_Work to complete_:
Pull every line that includes the word "LIGHT" out of the data below and copy it.

_Given data_:

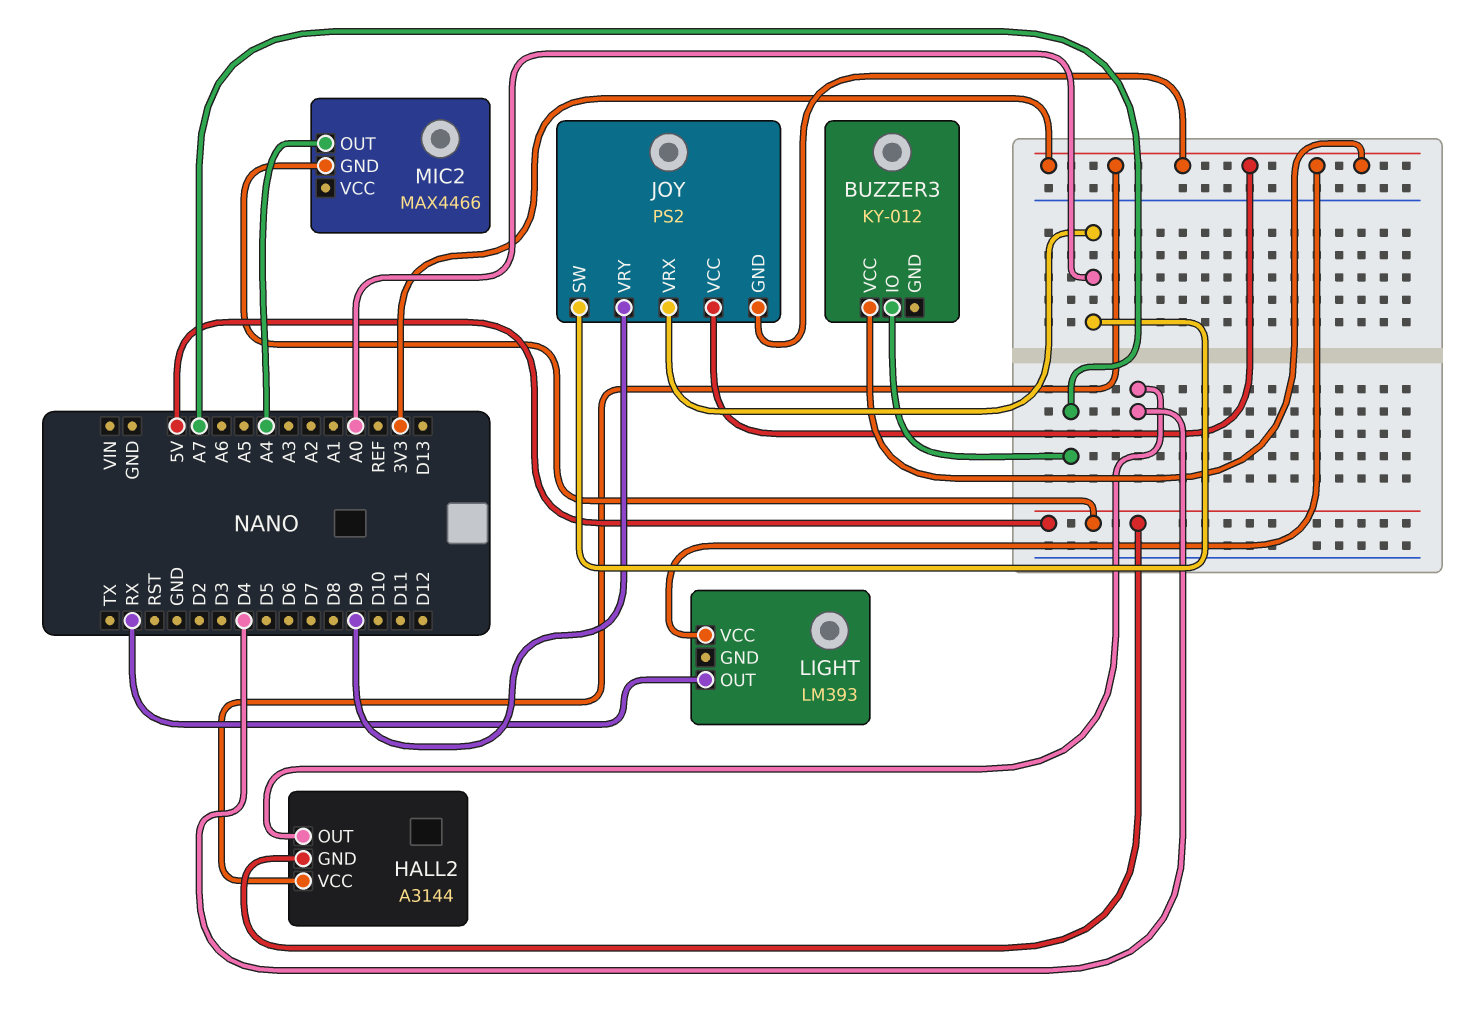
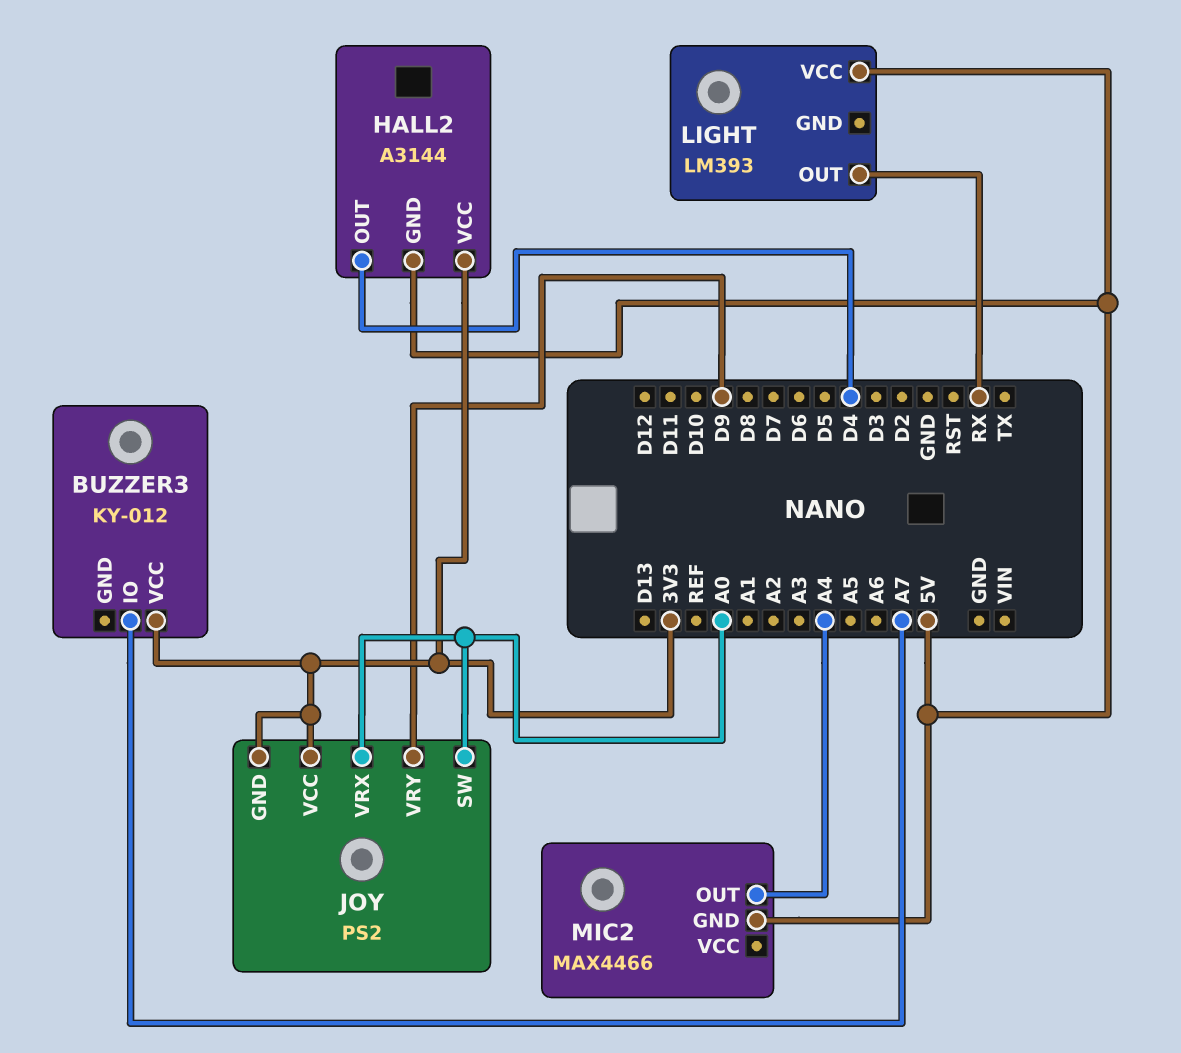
LIGHT pin VCC: 3V3 -> 5V

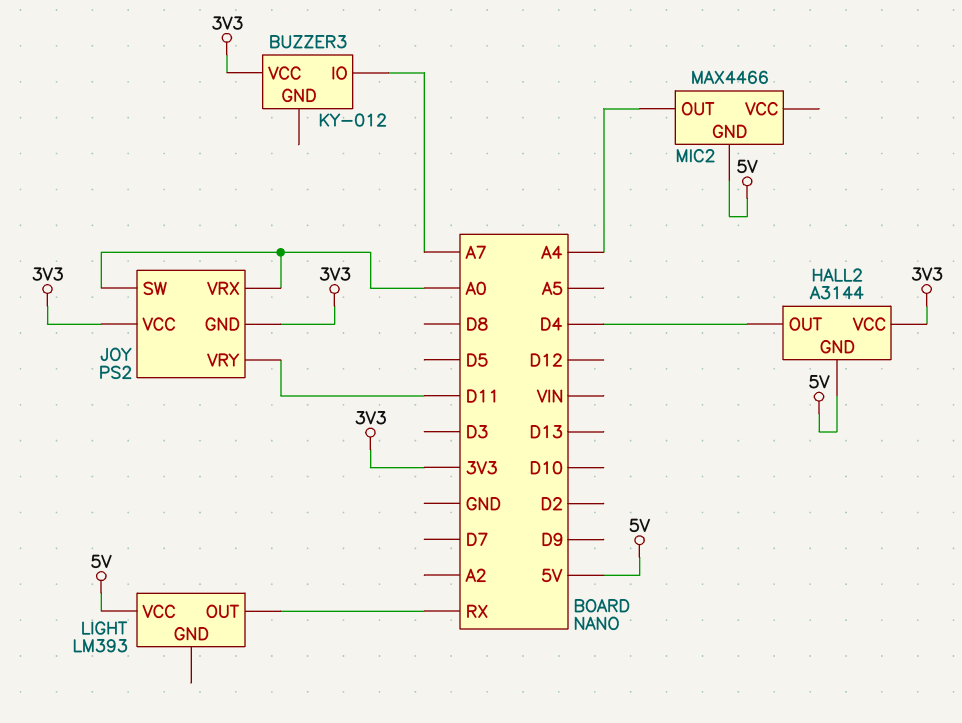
JOY pin VRY: D9 -> D11

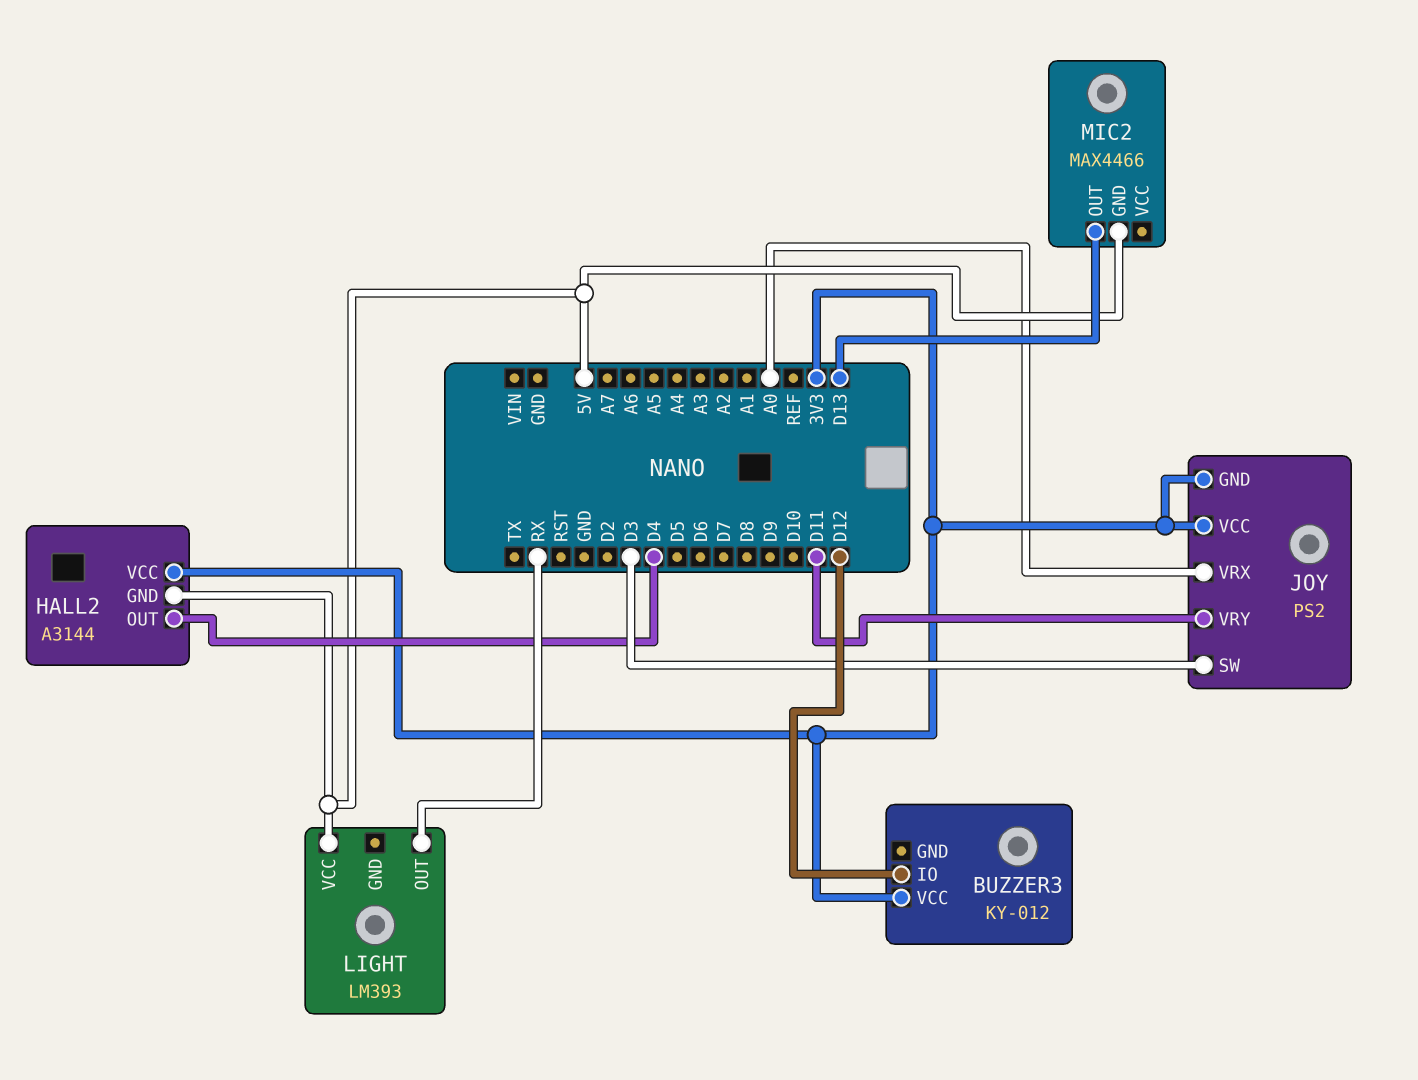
BUZZER3 pin IO: A7 -> D12
JOY pin SW: A0 -> D3
MIC2 pin OUT: A4 -> D13

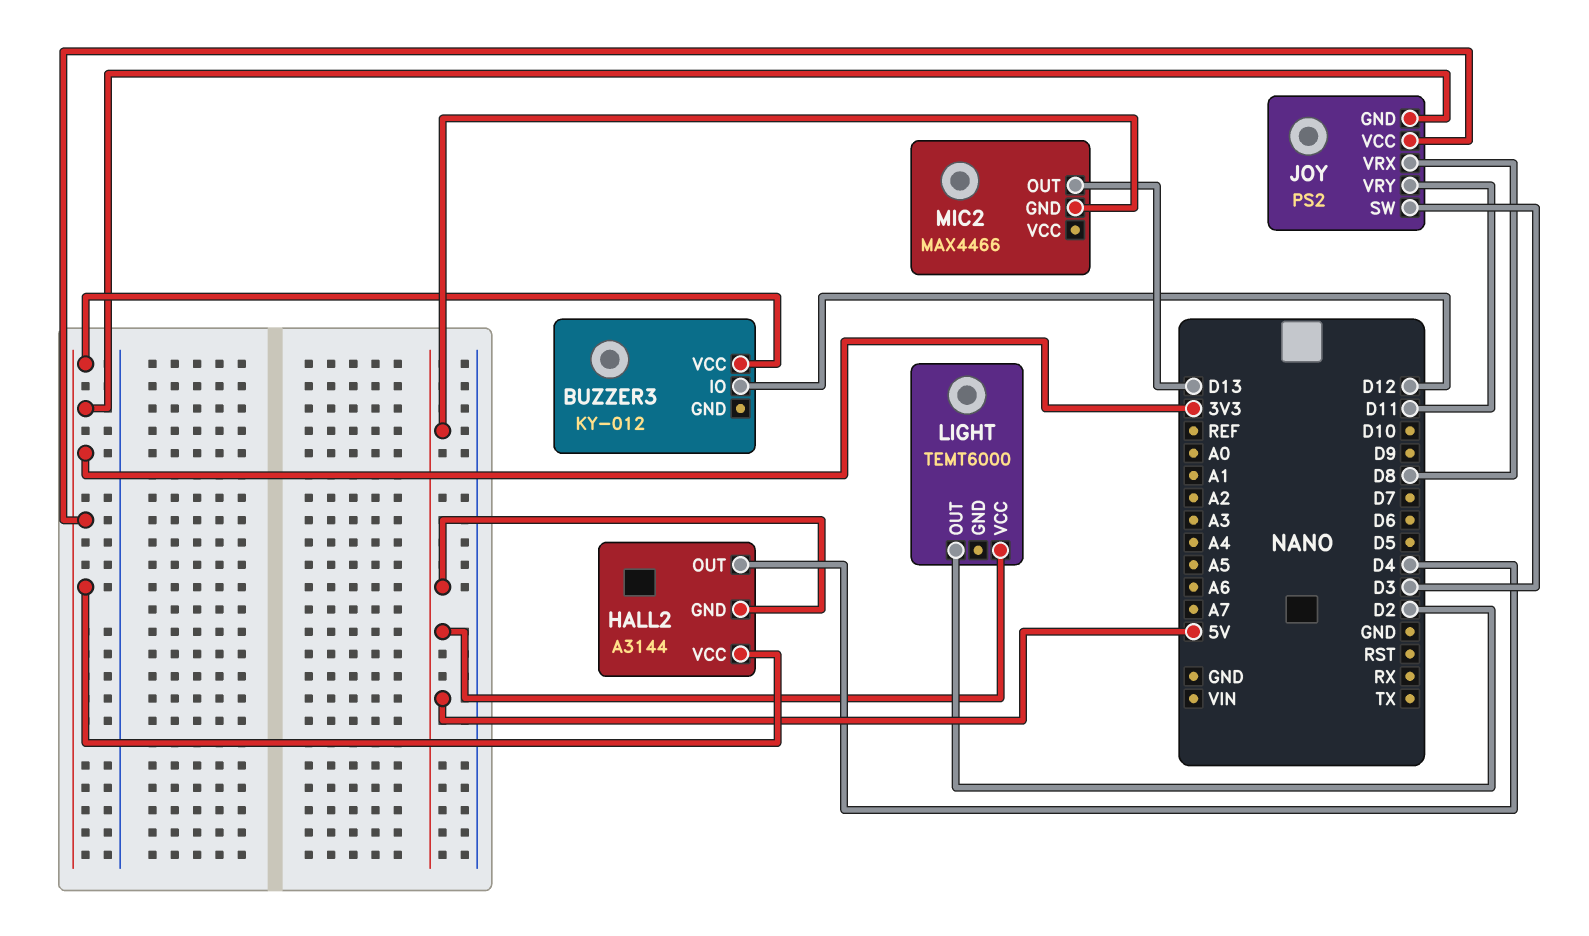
JOY pin VRX: A0 -> D8
LIGHT: LM393 -> TEMT6000
LIGHT pin OUT: RX -> D2

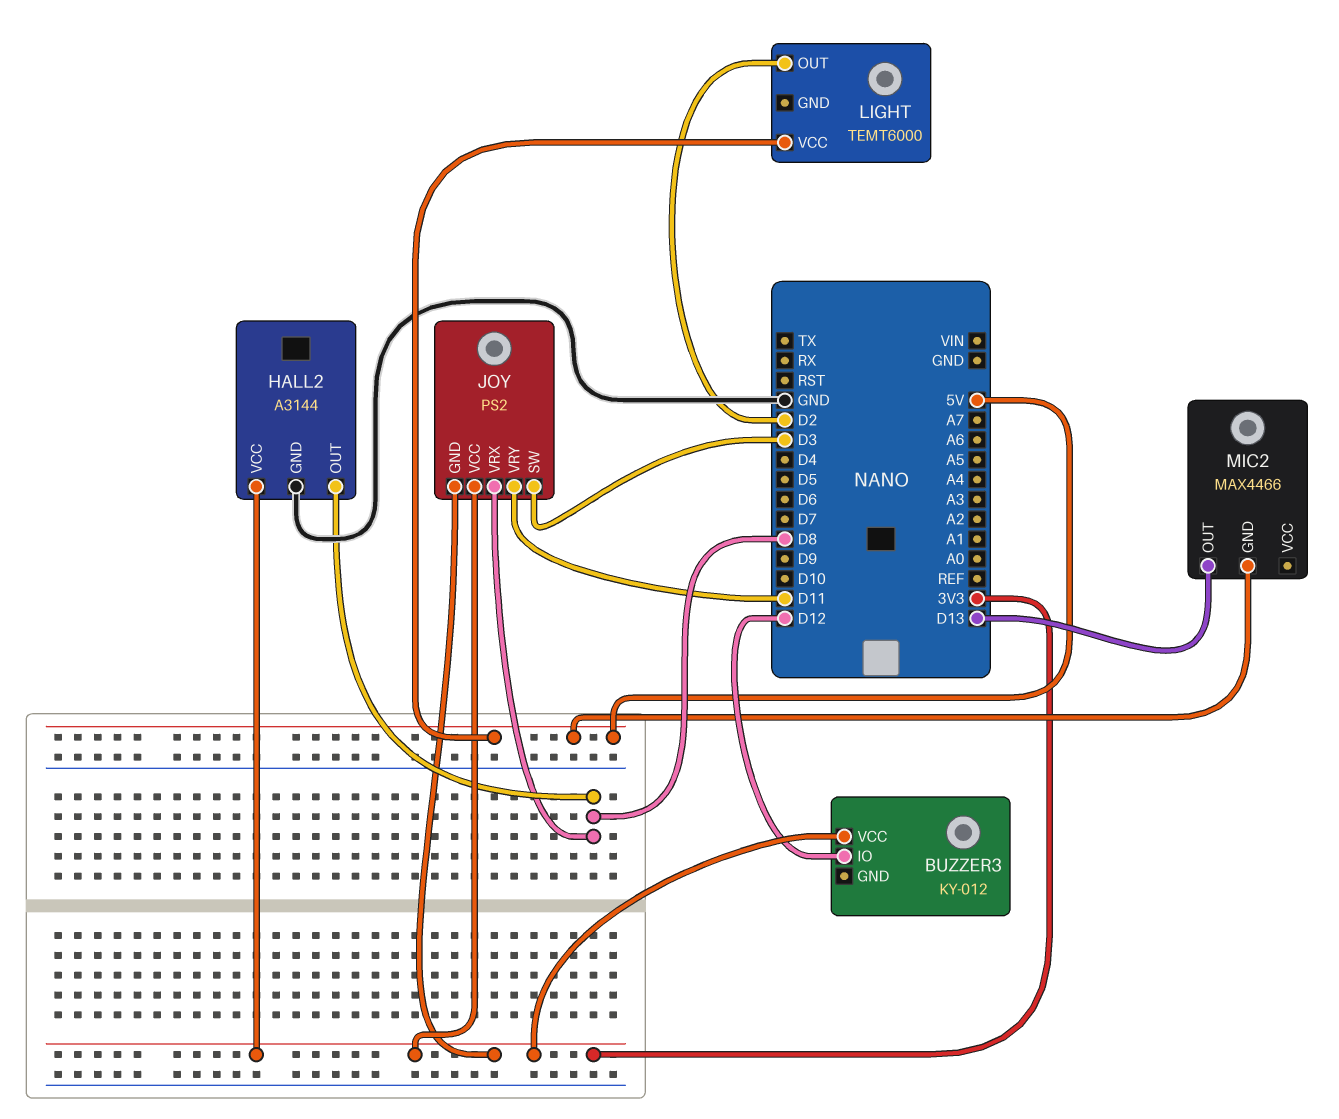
HALL2 pin GND: 5V -> GND
HALL2 pin OUT: D4 -> D8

_Solution for this problem_:
LIGHT pin VCC: 3V3 -> 5V
LIGHT: LM393 -> TEMT6000
LIGHT pin OUT: RX -> D2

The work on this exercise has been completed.